## INSTRUCTIONS FOR THE TASK
Here is a listing; restate all of it exactly.

## SUPPLIED MATERIAL
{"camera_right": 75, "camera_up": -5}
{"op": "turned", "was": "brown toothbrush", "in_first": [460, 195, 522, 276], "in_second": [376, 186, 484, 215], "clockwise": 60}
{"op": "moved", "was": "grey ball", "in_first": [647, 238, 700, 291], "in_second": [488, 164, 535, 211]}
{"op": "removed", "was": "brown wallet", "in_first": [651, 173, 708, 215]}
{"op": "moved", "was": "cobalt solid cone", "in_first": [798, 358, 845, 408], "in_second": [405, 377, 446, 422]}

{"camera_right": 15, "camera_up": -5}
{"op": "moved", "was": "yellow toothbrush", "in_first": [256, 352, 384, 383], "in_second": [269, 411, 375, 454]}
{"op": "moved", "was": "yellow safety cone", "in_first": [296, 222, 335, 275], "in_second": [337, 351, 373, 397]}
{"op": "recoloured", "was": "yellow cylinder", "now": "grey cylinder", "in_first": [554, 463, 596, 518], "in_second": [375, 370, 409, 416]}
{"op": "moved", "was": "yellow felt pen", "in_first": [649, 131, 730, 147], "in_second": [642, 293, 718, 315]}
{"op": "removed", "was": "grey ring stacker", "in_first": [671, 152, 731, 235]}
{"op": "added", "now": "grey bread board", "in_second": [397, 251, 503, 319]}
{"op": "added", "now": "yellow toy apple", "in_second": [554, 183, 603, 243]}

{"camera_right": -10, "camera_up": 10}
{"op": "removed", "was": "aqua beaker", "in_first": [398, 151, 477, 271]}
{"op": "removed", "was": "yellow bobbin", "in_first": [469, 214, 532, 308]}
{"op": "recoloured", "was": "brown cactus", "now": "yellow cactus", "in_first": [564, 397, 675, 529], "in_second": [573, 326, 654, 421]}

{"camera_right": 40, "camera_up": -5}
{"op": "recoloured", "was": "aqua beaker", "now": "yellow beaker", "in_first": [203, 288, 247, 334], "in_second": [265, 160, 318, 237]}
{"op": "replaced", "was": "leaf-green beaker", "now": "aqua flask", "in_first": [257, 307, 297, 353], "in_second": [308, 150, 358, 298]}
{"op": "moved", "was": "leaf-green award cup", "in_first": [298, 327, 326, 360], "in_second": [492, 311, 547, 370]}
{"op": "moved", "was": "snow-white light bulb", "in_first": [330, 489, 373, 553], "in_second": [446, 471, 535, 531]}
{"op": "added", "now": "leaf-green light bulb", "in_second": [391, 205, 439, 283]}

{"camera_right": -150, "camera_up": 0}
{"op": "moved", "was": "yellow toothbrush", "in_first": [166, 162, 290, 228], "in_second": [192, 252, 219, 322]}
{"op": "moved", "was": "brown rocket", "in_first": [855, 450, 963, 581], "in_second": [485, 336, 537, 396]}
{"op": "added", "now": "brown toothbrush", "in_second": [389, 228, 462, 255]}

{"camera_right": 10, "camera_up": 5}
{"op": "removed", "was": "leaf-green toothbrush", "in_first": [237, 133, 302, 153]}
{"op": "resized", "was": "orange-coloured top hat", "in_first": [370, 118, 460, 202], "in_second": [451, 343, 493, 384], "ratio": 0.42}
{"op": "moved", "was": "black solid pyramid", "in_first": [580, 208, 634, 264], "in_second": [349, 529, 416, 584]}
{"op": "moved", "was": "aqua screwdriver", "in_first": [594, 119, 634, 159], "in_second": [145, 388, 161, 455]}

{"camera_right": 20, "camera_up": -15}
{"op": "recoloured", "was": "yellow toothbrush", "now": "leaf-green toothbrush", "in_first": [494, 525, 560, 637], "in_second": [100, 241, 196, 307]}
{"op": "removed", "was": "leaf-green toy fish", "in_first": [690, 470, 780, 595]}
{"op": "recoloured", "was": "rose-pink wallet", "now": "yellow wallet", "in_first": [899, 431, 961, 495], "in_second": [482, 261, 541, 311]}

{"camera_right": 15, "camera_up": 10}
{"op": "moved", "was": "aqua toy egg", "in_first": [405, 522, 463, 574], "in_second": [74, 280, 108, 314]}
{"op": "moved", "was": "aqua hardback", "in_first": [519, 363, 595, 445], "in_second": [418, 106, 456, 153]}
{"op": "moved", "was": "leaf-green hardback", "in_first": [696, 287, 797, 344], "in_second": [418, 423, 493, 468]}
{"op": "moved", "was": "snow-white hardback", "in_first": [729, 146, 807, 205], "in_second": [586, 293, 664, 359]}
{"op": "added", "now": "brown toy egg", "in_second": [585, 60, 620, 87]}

## WRITTEN SOLUTION
{"camera_right": 75, "camera_up": -5}
{"op": "turned", "was": "brown toothbrush", "in_first": [460, 195, 522, 276], "in_second": [376, 186, 484, 215], "clockwise": 60}
{"op": "moved", "was": "grey ball", "in_first": [647, 238, 700, 291], "in_second": [488, 164, 535, 211]}
{"op": "removed", "was": "brown wallet", "in_first": [651, 173, 708, 215]}
{"op": "moved", "was": "cobalt solid cone", "in_first": [798, 358, 845, 408], "in_second": [405, 377, 446, 422]}

{"camera_right": 15, "camera_up": -5}
{"op": "moved", "was": "yellow toothbrush", "in_first": [256, 352, 384, 383], "in_second": [269, 411, 375, 454]}
{"op": "moved", "was": "yellow safety cone", "in_first": [296, 222, 335, 275], "in_second": [337, 351, 373, 397]}
{"op": "recoloured", "was": "yellow cylinder", "now": "grey cylinder", "in_first": [554, 463, 596, 518], "in_second": [375, 370, 409, 416]}
{"op": "moved", "was": "yellow felt pen", "in_first": [649, 131, 730, 147], "in_second": [642, 293, 718, 315]}
{"op": "removed", "was": "grey ring stacker", "in_first": [671, 152, 731, 235]}
{"op": "added", "now": "grey bread board", "in_second": [397, 251, 503, 319]}
{"op": "added", "now": "yellow toy apple", "in_second": [554, 183, 603, 243]}

{"camera_right": -10, "camera_up": 10}
{"op": "removed", "was": "aqua beaker", "in_first": [398, 151, 477, 271]}
{"op": "removed", "was": "yellow bobbin", "in_first": [469, 214, 532, 308]}
{"op": "recoloured", "was": "brown cactus", "now": "yellow cactus", "in_first": [564, 397, 675, 529], "in_second": [573, 326, 654, 421]}

{"camera_right": 40, "camera_up": -5}
{"op": "recoloured", "was": "aqua beaker", "now": "yellow beaker", "in_first": [203, 288, 247, 334], "in_second": [265, 160, 318, 237]}
{"op": "replaced", "was": "leaf-green beaker", "now": "aqua flask", "in_first": [257, 307, 297, 353], "in_second": [308, 150, 358, 298]}
{"op": "moved", "was": "leaf-green award cup", "in_first": [298, 327, 326, 360], "in_second": [492, 311, 547, 370]}
{"op": "moved", "was": "snow-white light bulb", "in_first": [330, 489, 373, 553], "in_second": [446, 471, 535, 531]}
{"op": "added", "now": "leaf-green light bulb", "in_second": [391, 205, 439, 283]}

{"camera_right": -150, "camera_up": 0}
{"op": "moved", "was": "yellow toothbrush", "in_first": [166, 162, 290, 228], "in_second": [192, 252, 219, 322]}
{"op": "moved", "was": "brown rocket", "in_first": [855, 450, 963, 581], "in_second": [485, 336, 537, 396]}
{"op": "added", "now": "brown toothbrush", "in_second": [389, 228, 462, 255]}

{"camera_right": 10, "camera_up": 5}
{"op": "removed", "was": "leaf-green toothbrush", "in_first": [237, 133, 302, 153]}
{"op": "resized", "was": "orange-coloured top hat", "in_first": [370, 118, 460, 202], "in_second": [451, 343, 493, 384], "ratio": 0.42}
{"op": "moved", "was": "black solid pyramid", "in_first": [580, 208, 634, 264], "in_second": [349, 529, 416, 584]}
{"op": "moved", "was": "aqua screwdriver", "in_first": [594, 119, 634, 159], "in_second": [145, 388, 161, 455]}

{"camera_right": 20, "camera_up": -15}
{"op": "recoloured", "was": "yellow toothbrush", "now": "leaf-green toothbrush", "in_first": [494, 525, 560, 637], "in_second": [100, 241, 196, 307]}
{"op": "removed", "was": "leaf-green toy fish", "in_first": [690, 470, 780, 595]}
{"op": "recoloured", "was": "rose-pink wallet", "now": "yellow wallet", "in_first": [899, 431, 961, 495], "in_second": [482, 261, 541, 311]}

{"camera_right": 15, "camera_up": 10}
{"op": "moved", "was": "aqua toy egg", "in_first": [405, 522, 463, 574], "in_second": [74, 280, 108, 314]}
{"op": "moved", "was": "aqua hardback", "in_first": [519, 363, 595, 445], "in_second": [418, 106, 456, 153]}
{"op": "moved", "was": "leaf-green hardback", "in_first": [696, 287, 797, 344], "in_second": [418, 423, 493, 468]}
{"op": "moved", "was": "snow-white hardback", "in_first": [729, 146, 807, 205], "in_second": [586, 293, 664, 359]}
{"op": "added", "now": "brown toy egg", "in_second": [585, 60, 620, 87]}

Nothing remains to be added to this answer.